WORK TO BE COMPLETED: Reproduce exactly the final portion of the data: every line from the one containing "new,,,brown over-ear headphones" through the last line, inclusive.

EXTRACTED ENTRIES:
<<<<

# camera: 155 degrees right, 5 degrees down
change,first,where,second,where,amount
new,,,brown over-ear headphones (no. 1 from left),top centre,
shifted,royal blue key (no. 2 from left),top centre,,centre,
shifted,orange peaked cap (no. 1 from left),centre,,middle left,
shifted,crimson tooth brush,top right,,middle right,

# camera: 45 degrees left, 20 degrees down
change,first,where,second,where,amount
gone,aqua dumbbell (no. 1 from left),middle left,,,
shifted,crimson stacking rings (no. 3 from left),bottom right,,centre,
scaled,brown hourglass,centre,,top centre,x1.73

>>>>

RESULT FOR THIS TASK:
new,,,brown over-ear headphones (no. 1 from left),top centre,
shifted,royal blue key (no. 2 from left),top centre,,centre,
shifted,orange peaked cap (no. 1 from left),centre,,middle left,
shifted,crimson tooth brush,top right,,middle right,

# camera: 45 degrees left, 20 degrees down
change,first,where,second,where,amount
gone,aqua dumbbell (no. 1 from left),middle left,,,
shifted,crimson stacking rings (no. 3 from left),bottom right,,centre,
scaled,brown hourglass,centre,,top centre,x1.73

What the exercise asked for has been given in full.